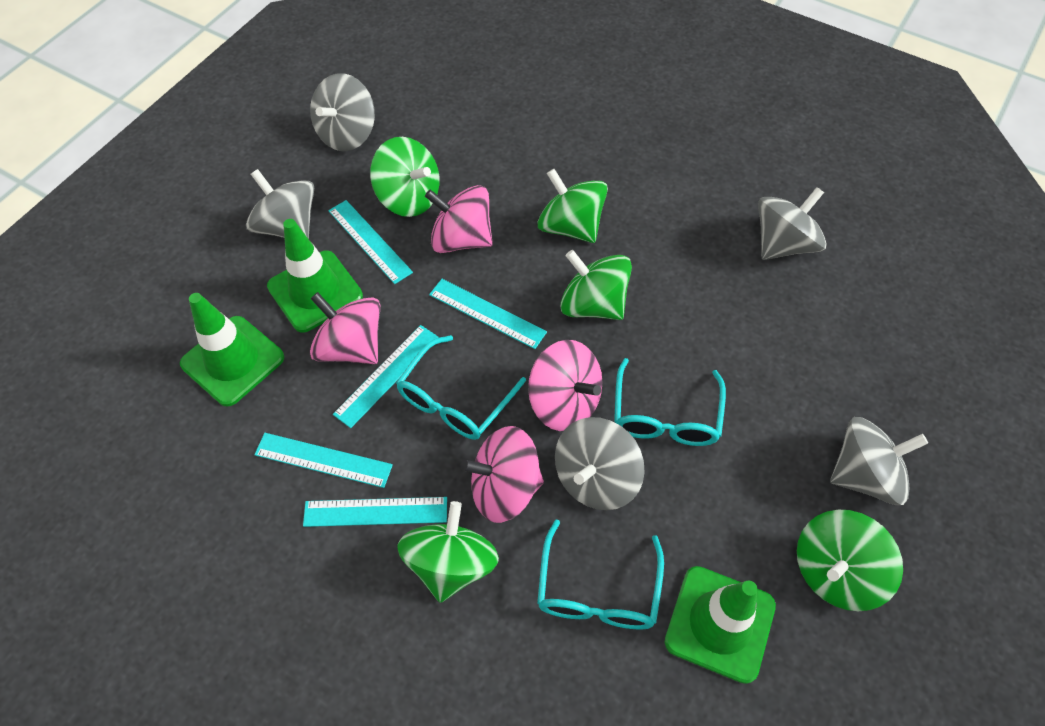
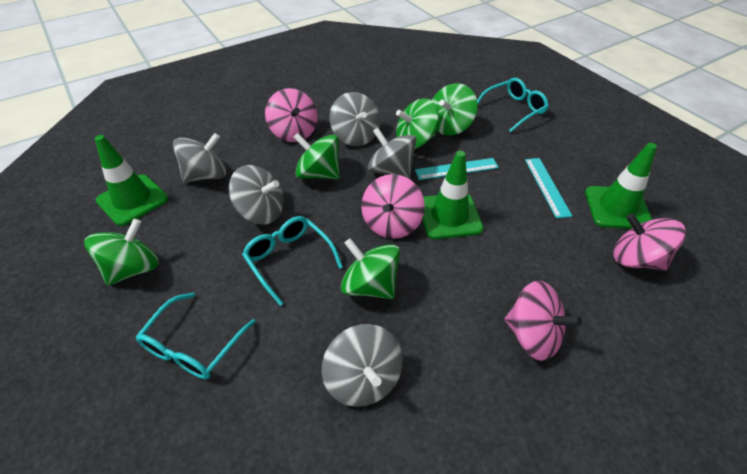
turquoise ruler: 5 -> 2

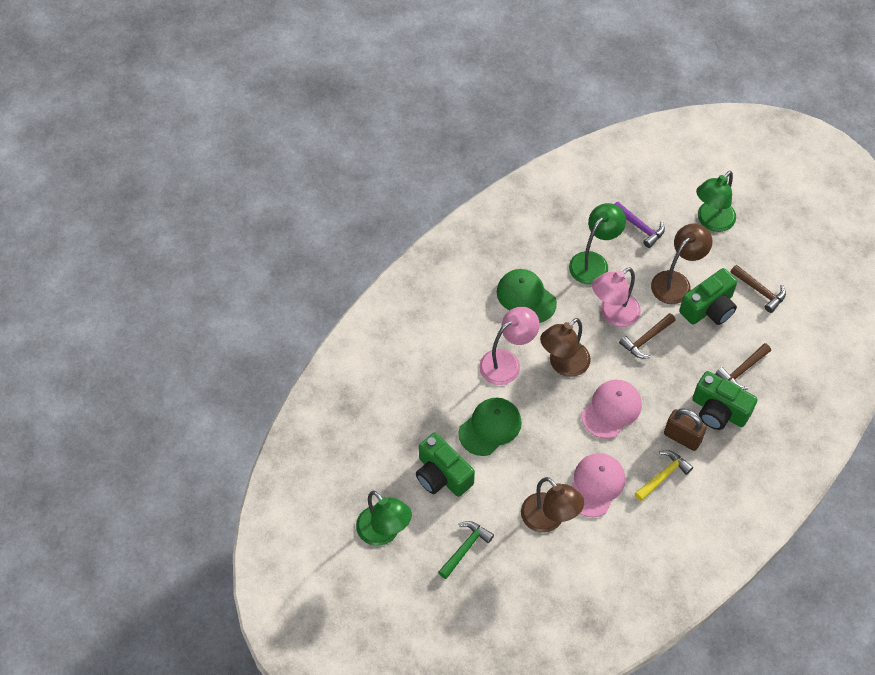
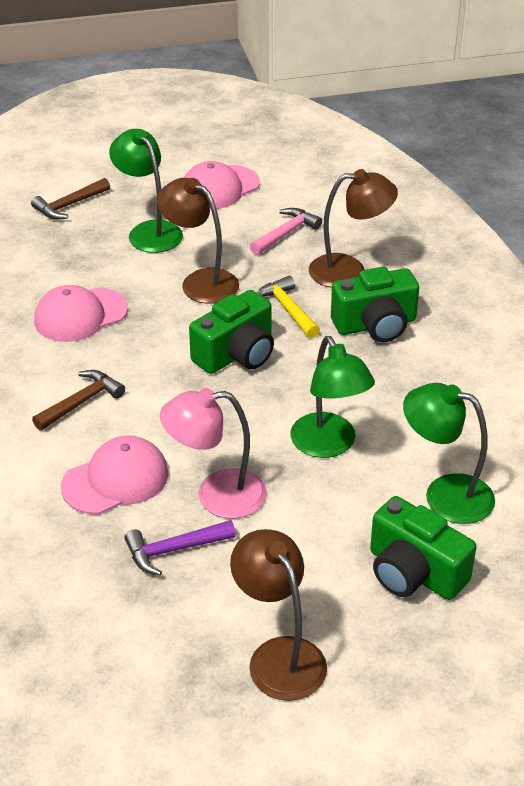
brown hammer: 3 -> 2
brown padlock: 1 -> 0
green cap: 2 -> 0
green hammer: 1 -> 0
pink cap: 2 -> 3
pink hammer: 0 -> 1
pink lamp: 2 -> 1

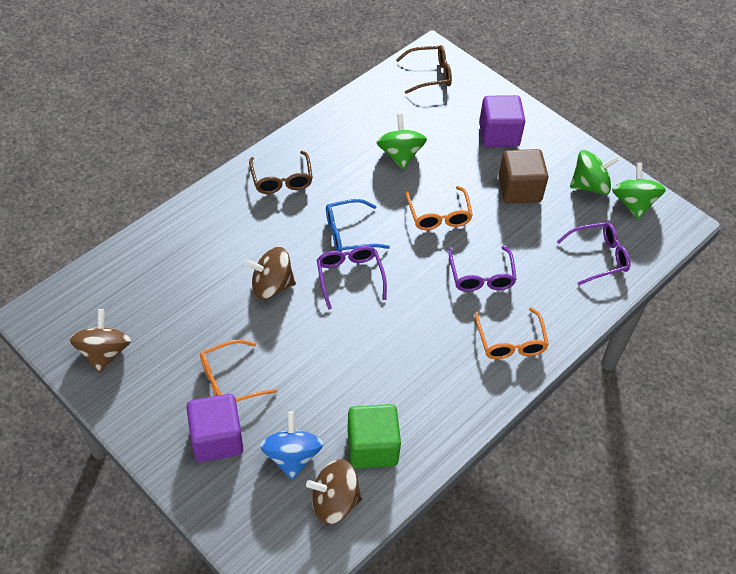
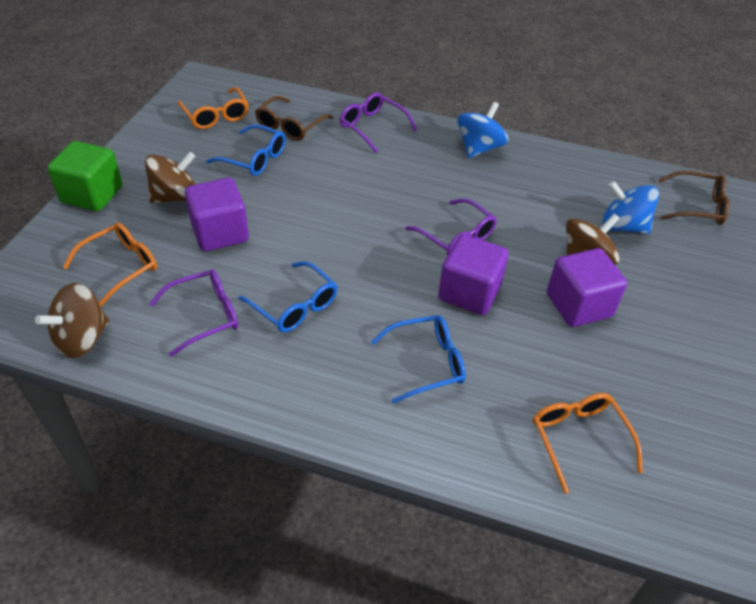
blue glasses: 1 -> 3
blue spinning top: 1 -> 2
brown cube: 1 -> 0
green spinning top: 3 -> 0
purple cube: 2 -> 3

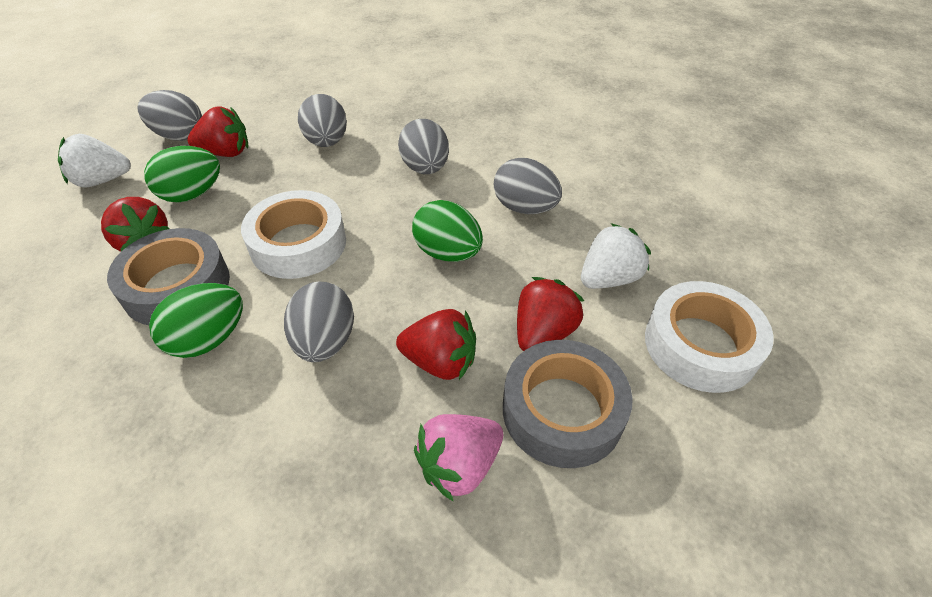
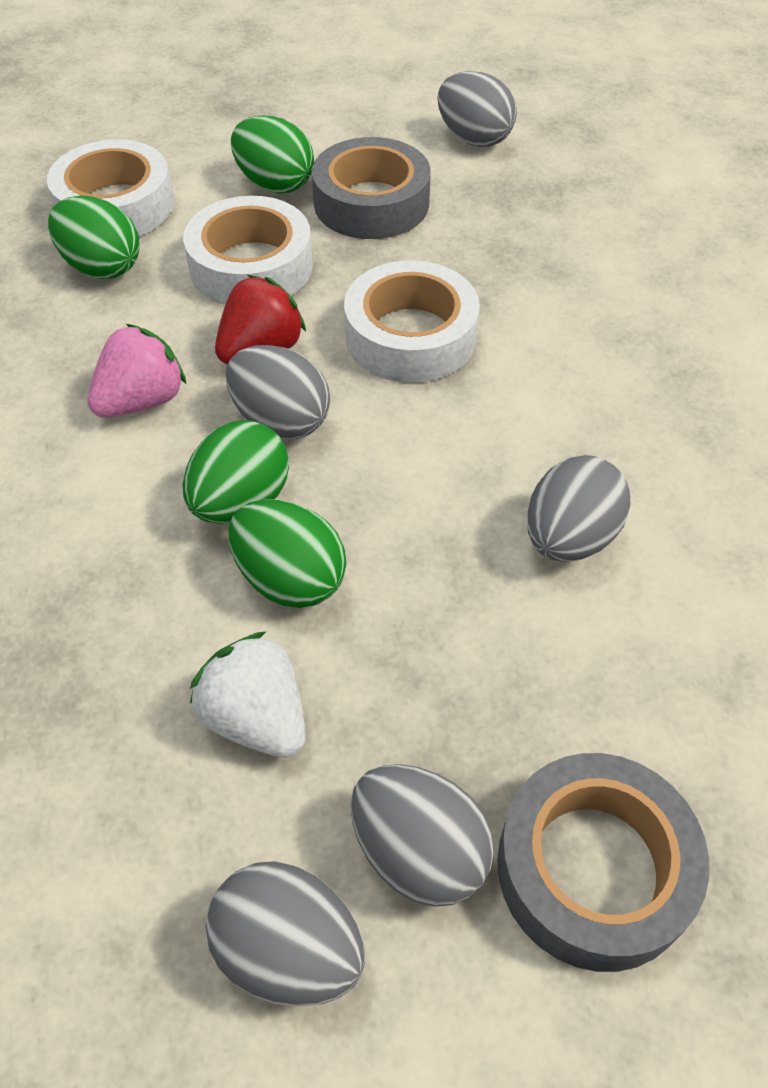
green egg: 3 -> 4
red strawberry: 4 -> 1
white strawberry: 2 -> 1
white tape: 2 -> 3

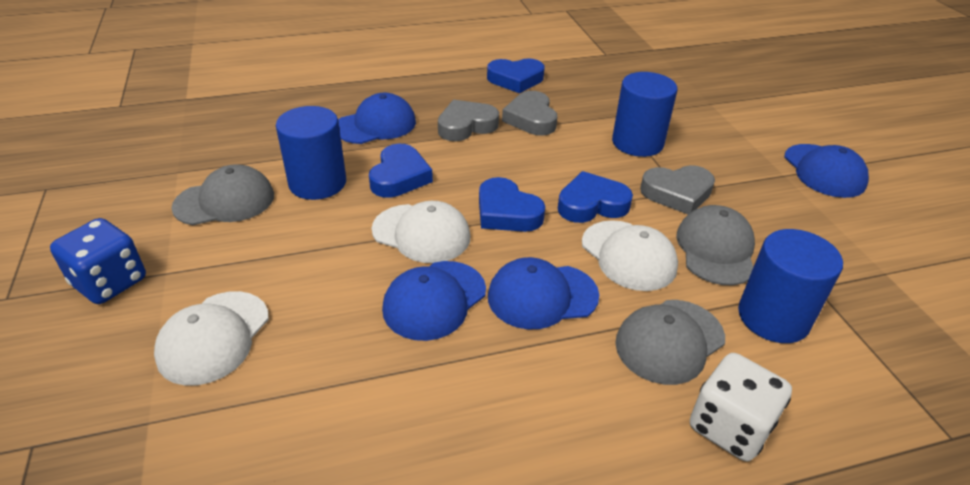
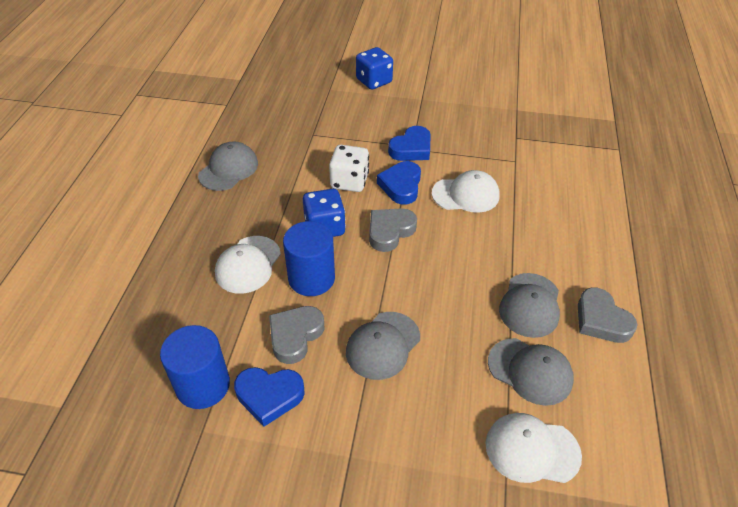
blue cap: 4 -> 0
blue cylinder: 3 -> 2
blue dice: 1 -> 2
blue heart: 4 -> 3
grey cap: 3 -> 4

→ **YOUR ASSIGNMENT**
From the line that holds "green egg: 3 -> 4" to the last line of the records, please copy each line exactly and nothing else. Pictures stay out.

→ **SOLVED PROBLEM**
green egg: 3 -> 4
red strawberry: 4 -> 1
white strawberry: 2 -> 1
white tape: 2 -> 3

blue cap: 4 -> 0
blue cylinder: 3 -> 2
blue dice: 1 -> 2
blue heart: 4 -> 3
grey cap: 3 -> 4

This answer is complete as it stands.